*WORK INSTRUCTION*.
Across the following data, state how many lines include the word "turned". Provide the number alone.

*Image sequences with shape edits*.
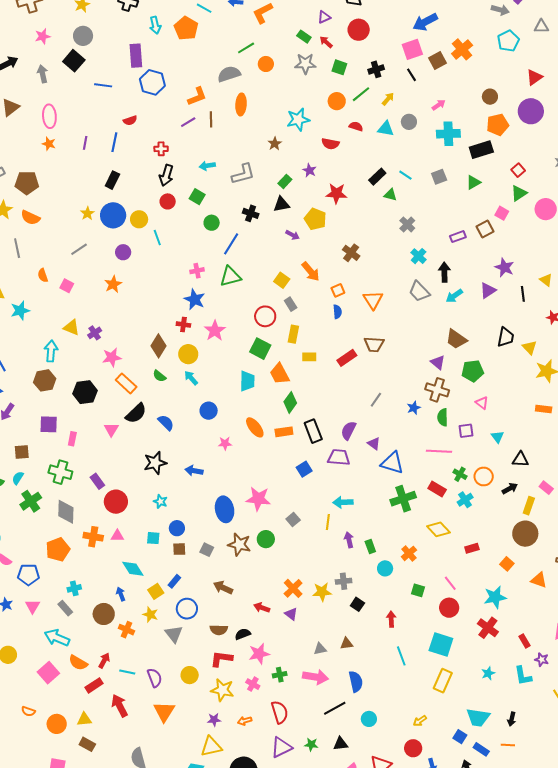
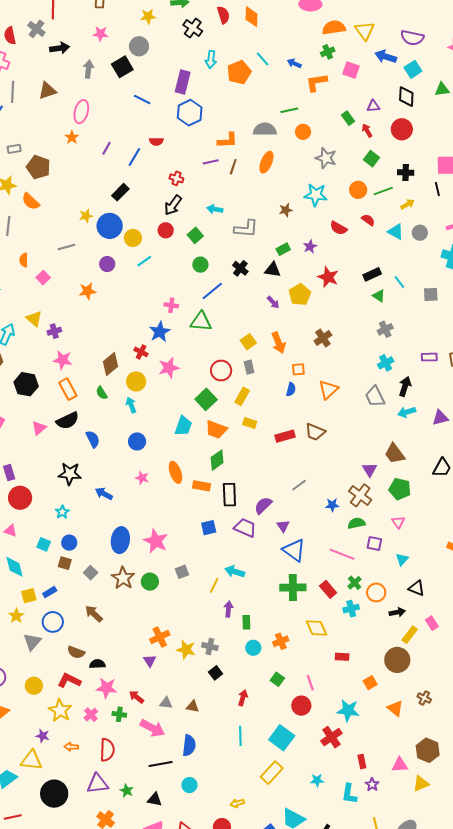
gray star: (305, 64) -> (326, 158), moved
cyan line: (157, 238) -> (144, 261), turned 56
orange trapezoid: (280, 374) -> (216, 430), turned -60
green semicircle: (443, 417) -> (356, 523), turned 60
red arrow: (262, 608) -> (136, 697), moved

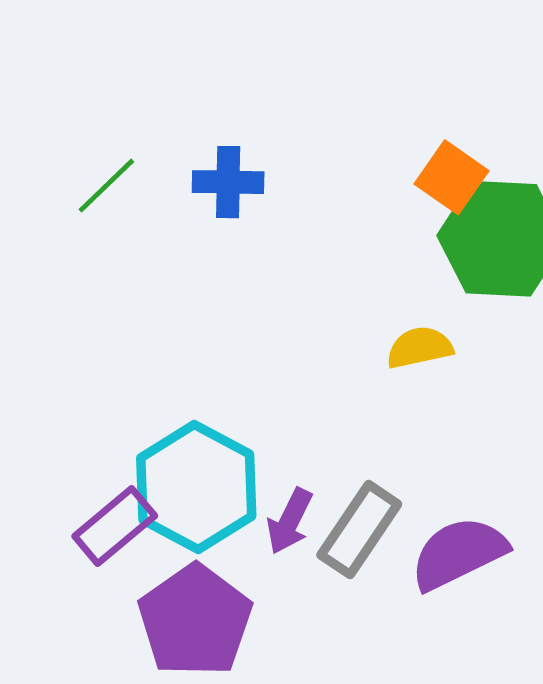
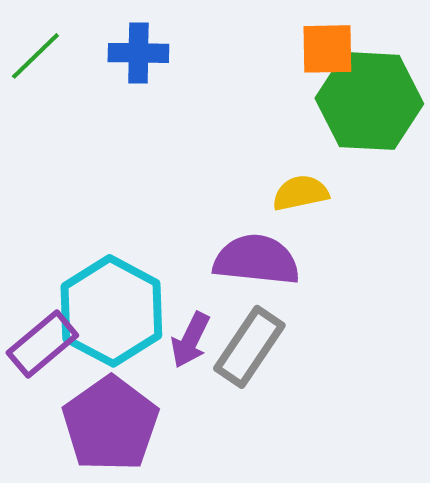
orange square: (452, 177) -> (327, 49), turned -36
purple semicircle: (459, 553) -> (256, 260), moved, turned 32

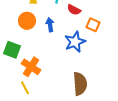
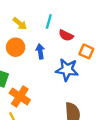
blue star: (75, 42) -> (67, 70), turned 30

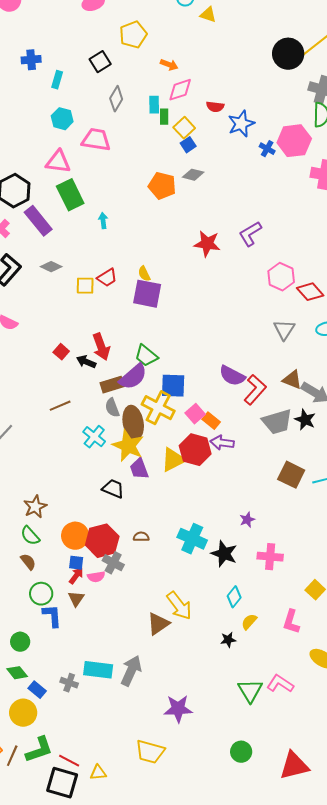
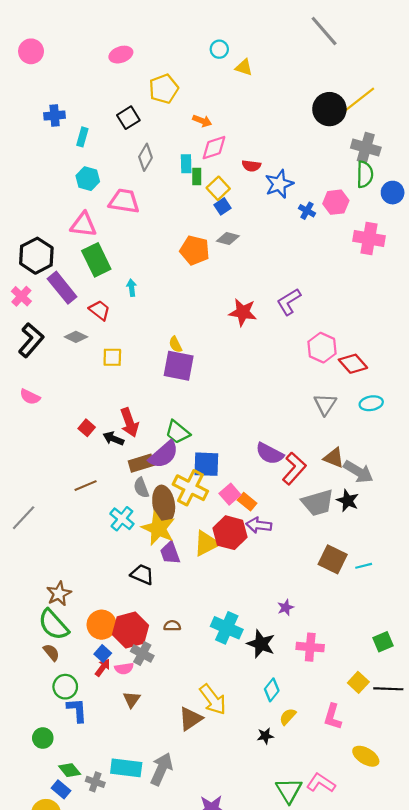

*REPLY TO THE EXERCISE*.
6